* [PROBLEM REQUIREMENTS]: Could you reproduce, word for word, everything below from the line containing "(723, 368) = (413, 242): turquoise" down to the line containing "(813, 441) = (522, 215): none -> brown bottle", with both of those lines included and no others?

* [SOURCE MATERIAL]:
§

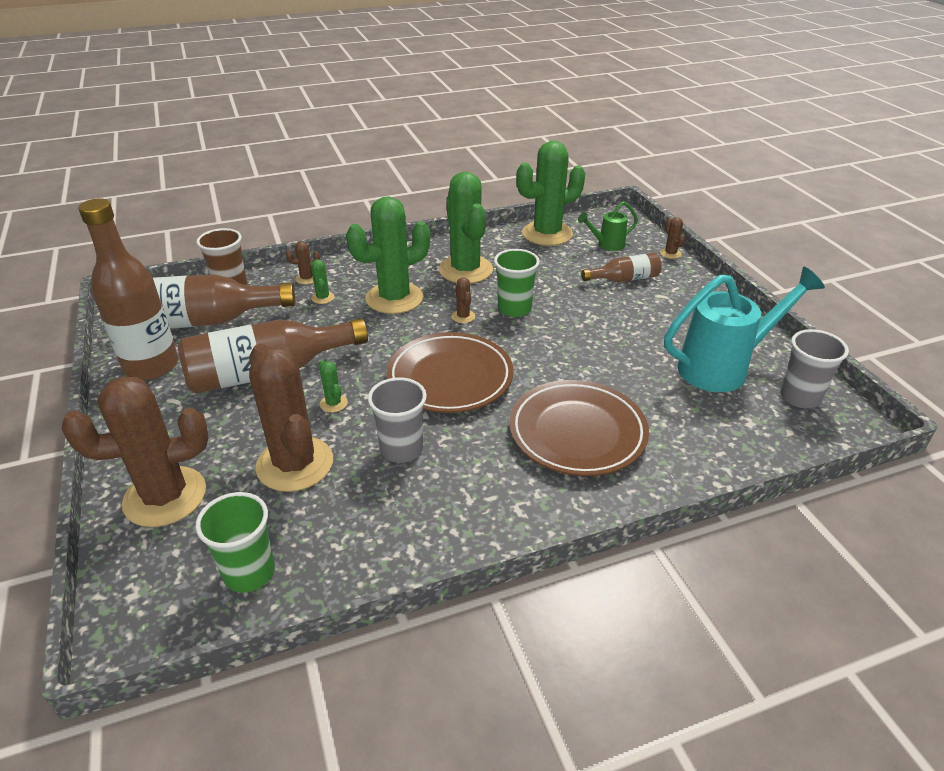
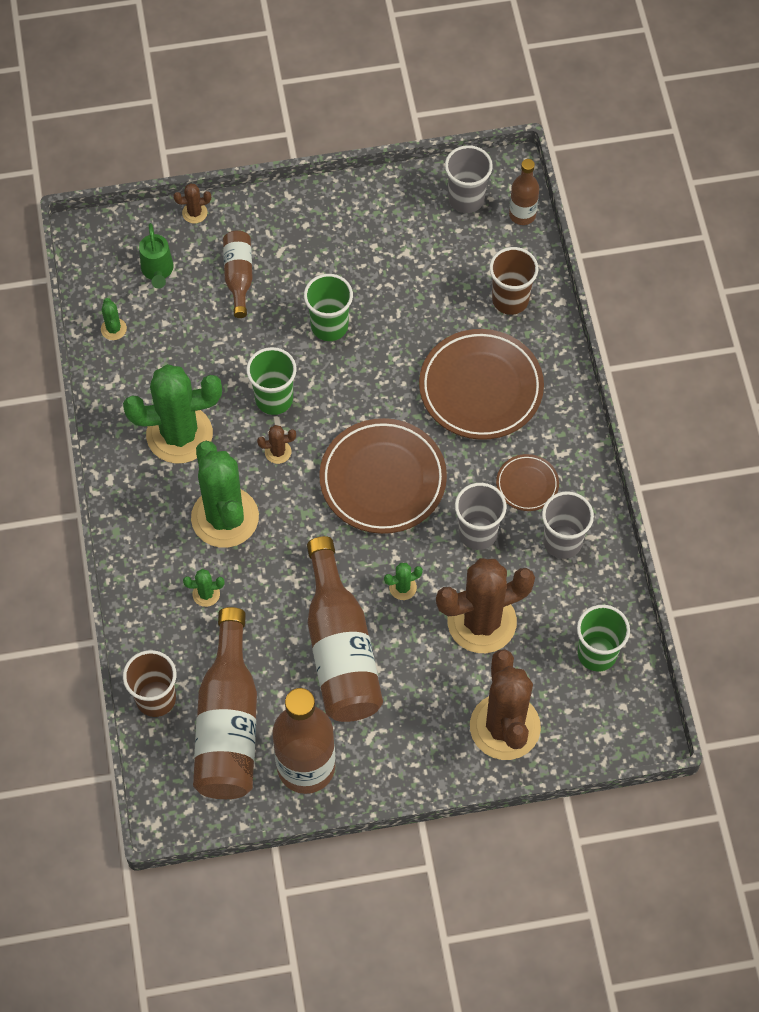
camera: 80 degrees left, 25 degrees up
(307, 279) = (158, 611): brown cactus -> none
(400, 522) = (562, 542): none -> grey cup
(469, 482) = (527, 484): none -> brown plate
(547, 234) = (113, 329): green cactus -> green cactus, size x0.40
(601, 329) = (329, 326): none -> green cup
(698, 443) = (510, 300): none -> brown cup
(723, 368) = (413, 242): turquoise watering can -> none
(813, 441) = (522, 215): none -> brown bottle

§

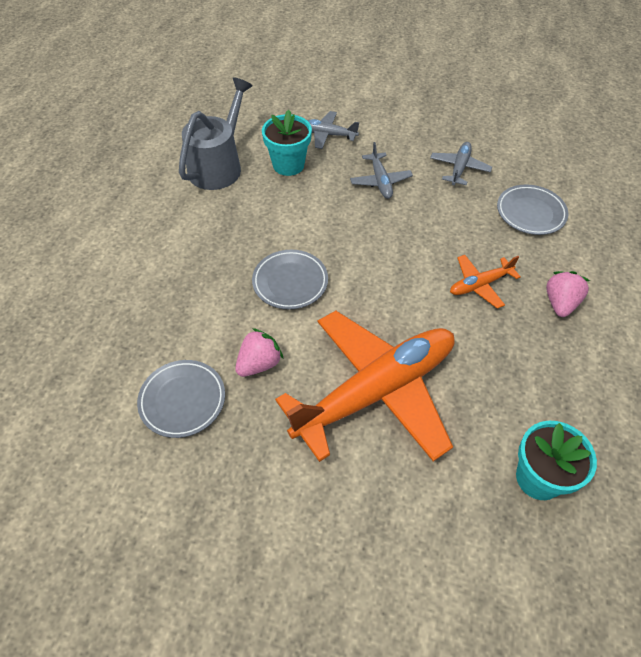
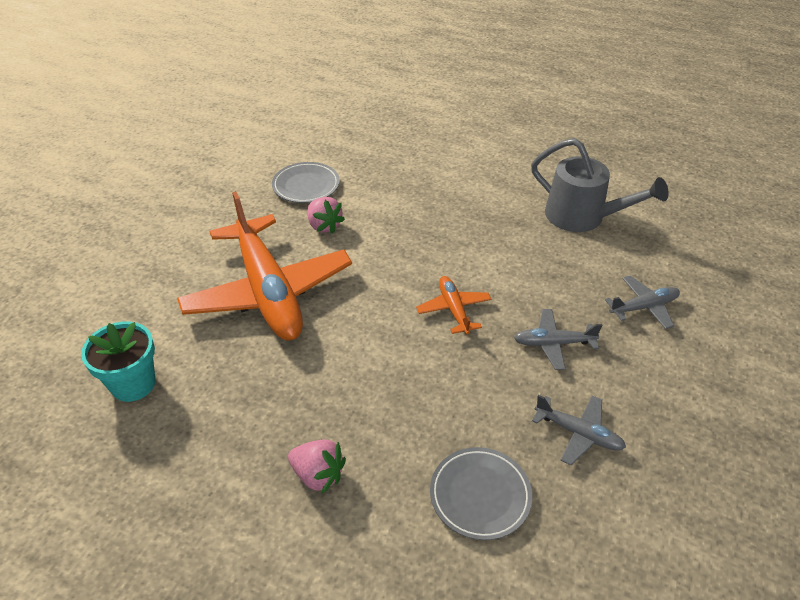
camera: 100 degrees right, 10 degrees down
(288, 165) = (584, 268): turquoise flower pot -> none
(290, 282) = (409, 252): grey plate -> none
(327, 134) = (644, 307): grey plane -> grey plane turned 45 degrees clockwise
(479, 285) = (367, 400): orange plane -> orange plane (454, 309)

§

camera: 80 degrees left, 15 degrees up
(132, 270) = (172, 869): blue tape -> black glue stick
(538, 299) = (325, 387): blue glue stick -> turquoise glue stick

§

* [TASK OUTPUT]:
(723, 368) = (413, 242): turquoise watering can -> none
(813, 441) = (522, 215): none -> brown bottle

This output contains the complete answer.